[Change detection data]
------------------------------------------------------------------------
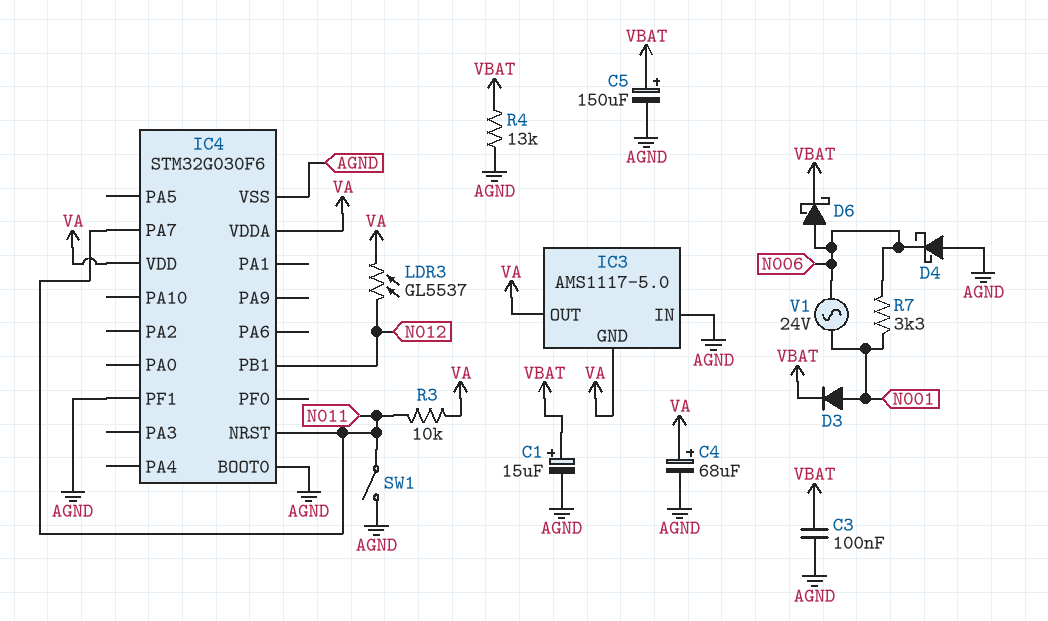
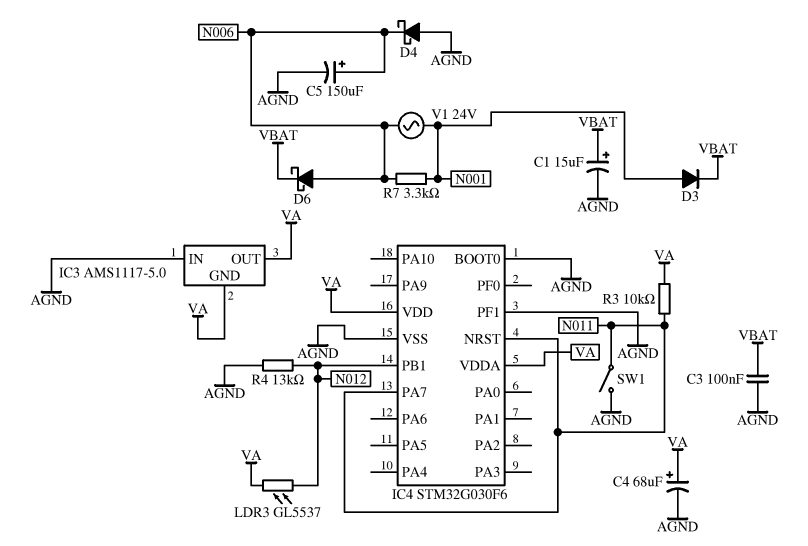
C5: 150uF (plus VBAT, minus AGND) -> 150uF (plus N006, minus AGND)
R4: 13k (AGND, VBAT) -> 13k (AGND, N012)

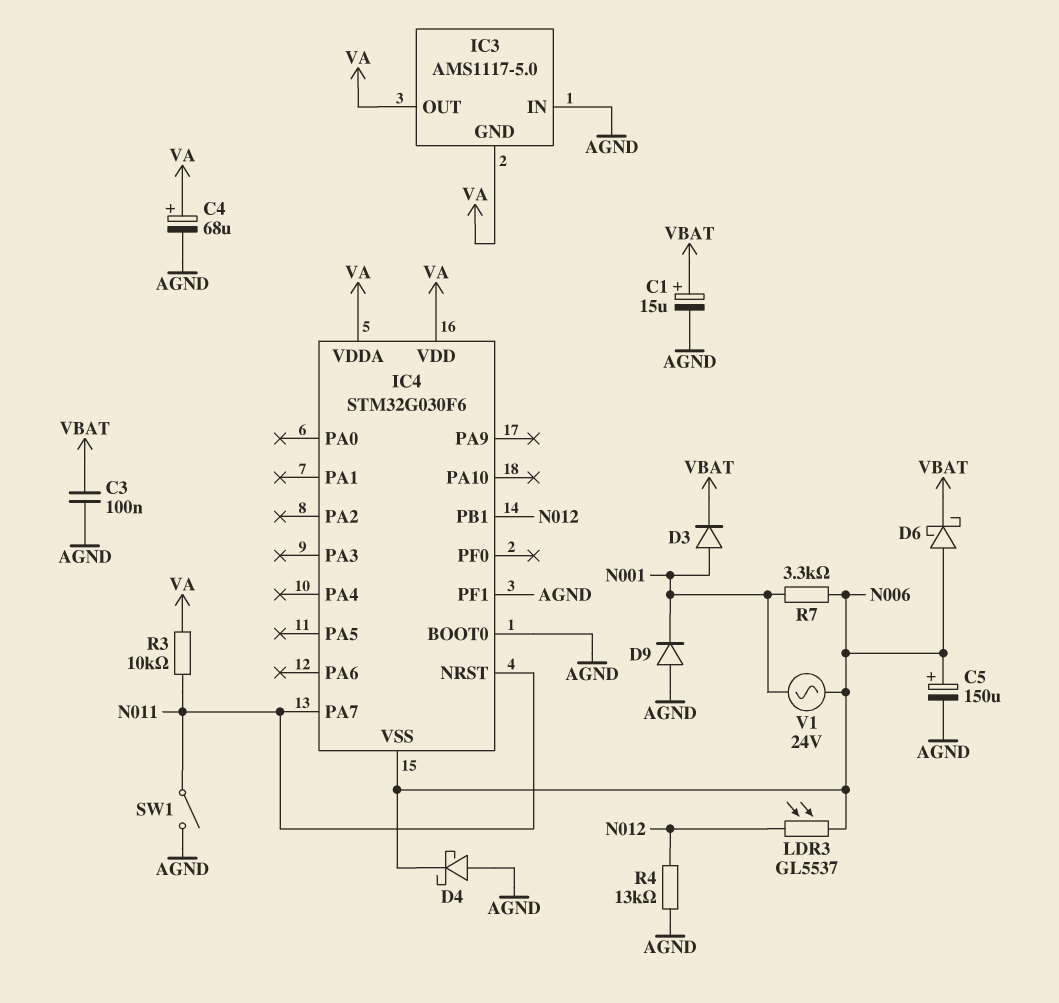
D9: none -> diode (A AGND, K N001)
IC4 pin VSS: AGND -> N006
LDR3: GL5537 (N012, VA) -> GL5537 (N006, N012)

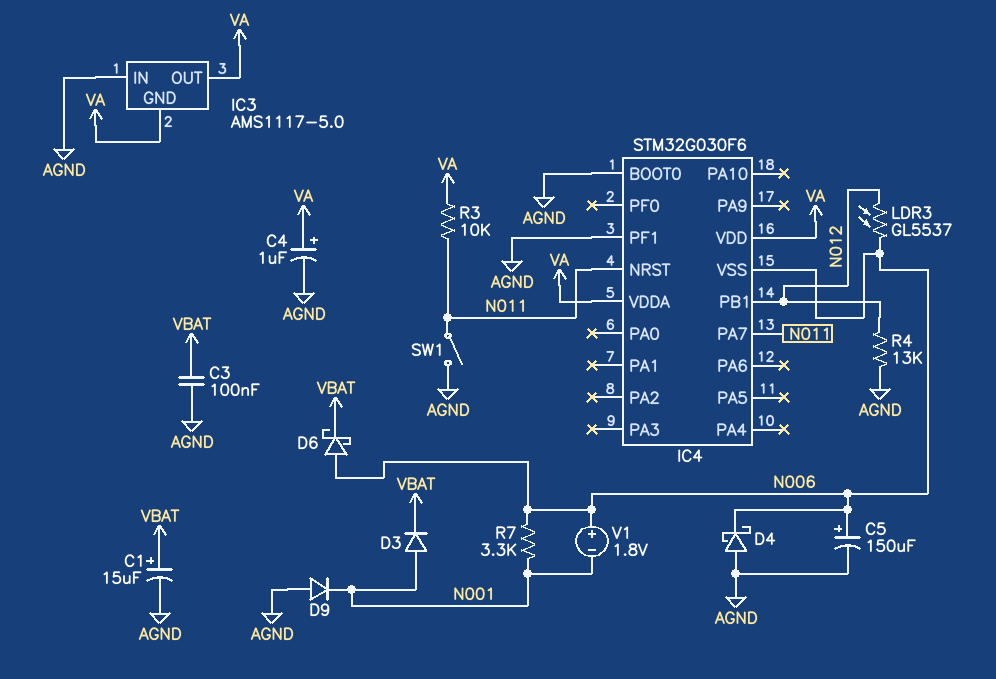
C4: 68uF (plus VA, minus AGND) -> 1uF (plus VA, minus AGND)
V1: AC 24V (N001, N006) -> 1.8V (plus N006, minus N001)

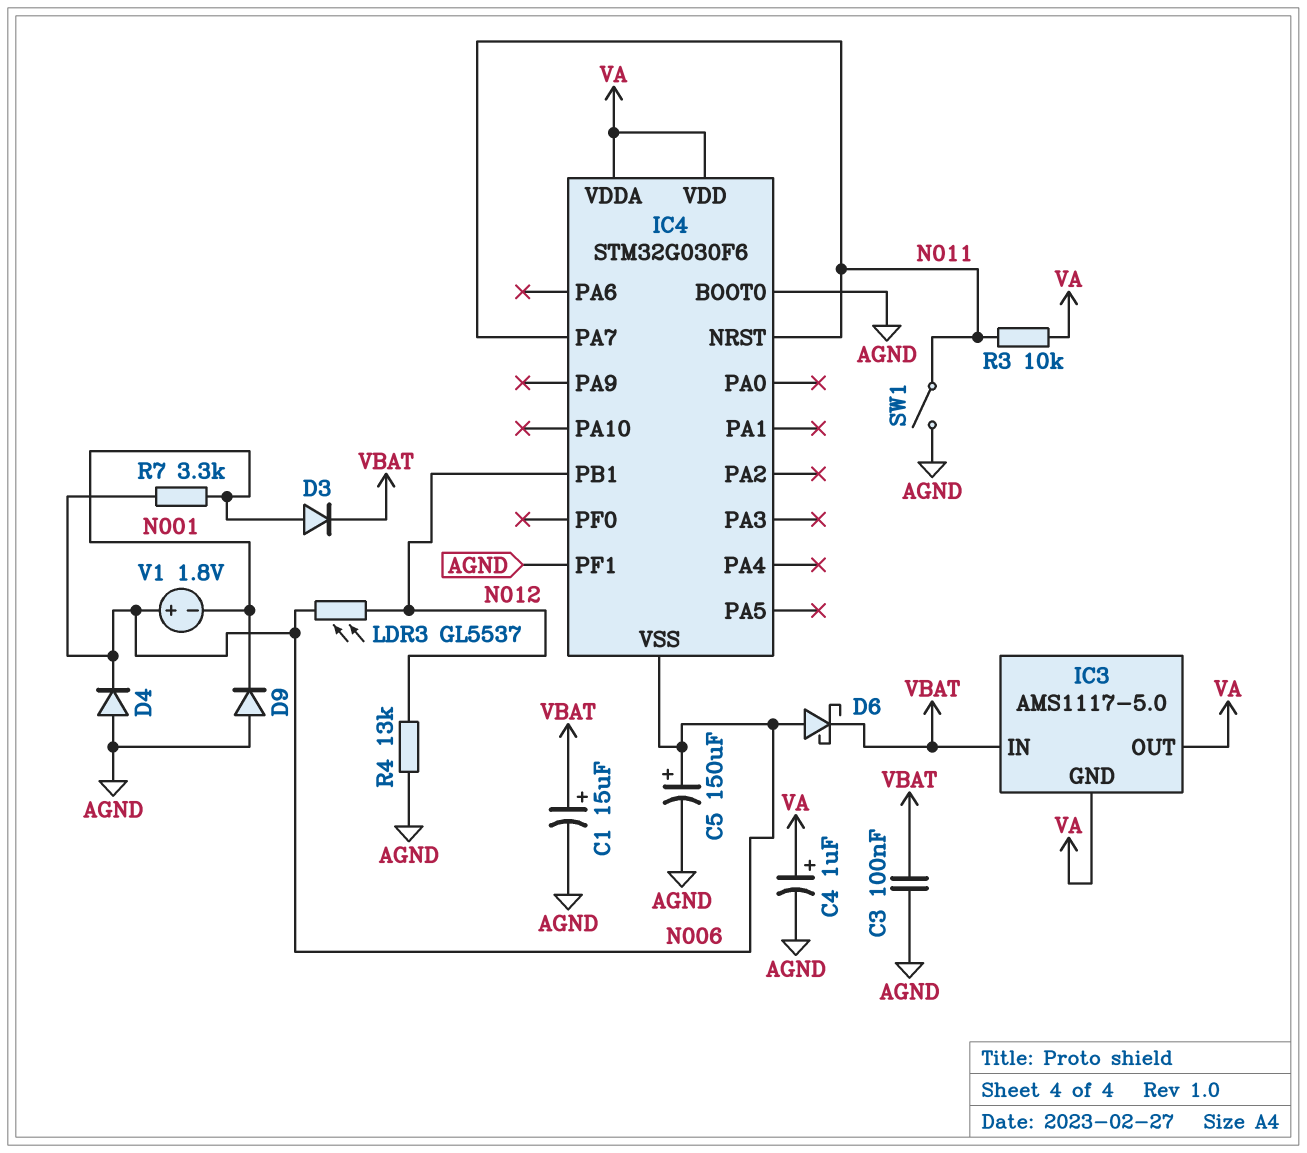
D4: schottky (A AGND, K N006) -> diode (A AGND, K N006)
IC3 pin IN: AGND -> VBAT

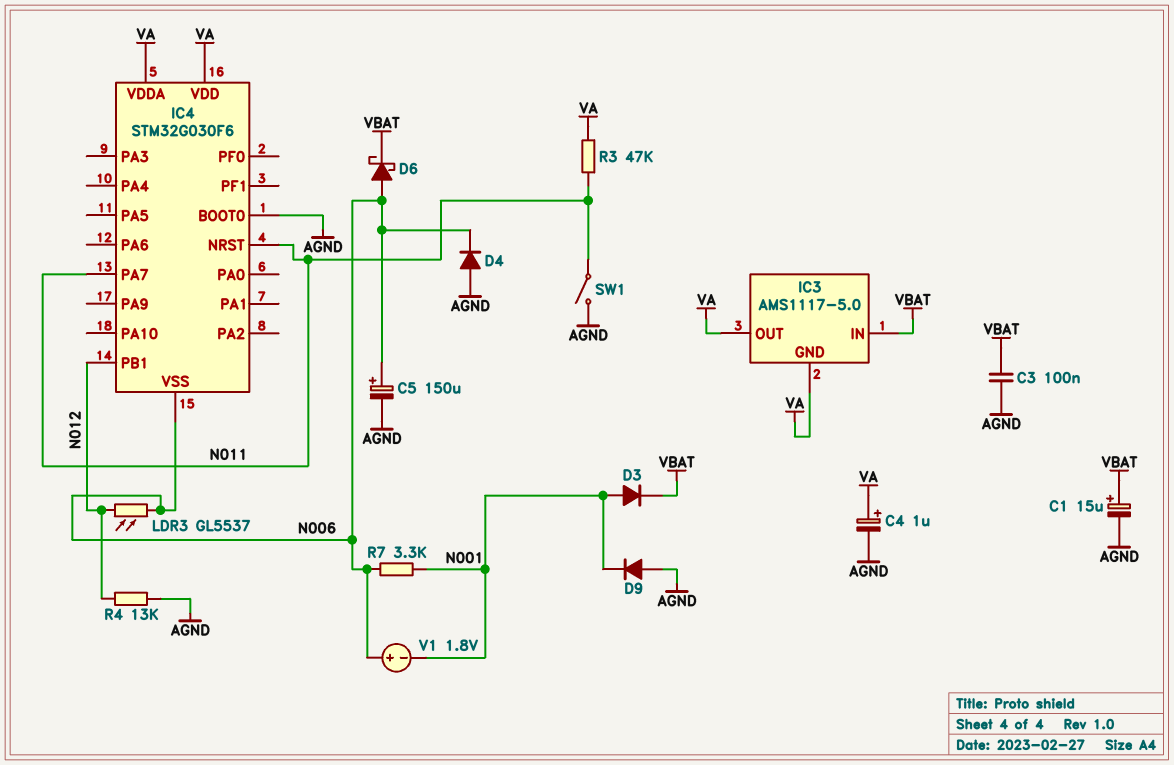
IC4 pin PF1: AGND -> none
R3: 10k (N011, VA) -> 47k (N011, VA)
------------------------------------------------------------------------
> Assigned task
Could you repeat all of the data exactly, minus the pictures?

> Answer space
C5: 150uF (plus VBAT, minus AGND) -> 150uF (plus N006, minus AGND)
R4: 13k (AGND, VBAT) -> 13k (AGND, N012)

D9: none -> diode (A AGND, K N001)
IC4 pin VSS: AGND -> N006
LDR3: GL5537 (N012, VA) -> GL5537 (N006, N012)

C4: 68uF (plus VA, minus AGND) -> 1uF (plus VA, minus AGND)
V1: AC 24V (N001, N006) -> 1.8V (plus N006, minus N001)

D4: schottky (A AGND, K N006) -> diode (A AGND, K N006)
IC3 pin IN: AGND -> VBAT

IC4 pin PF1: AGND -> none
R3: 10k (N011, VA) -> 47k (N011, VA)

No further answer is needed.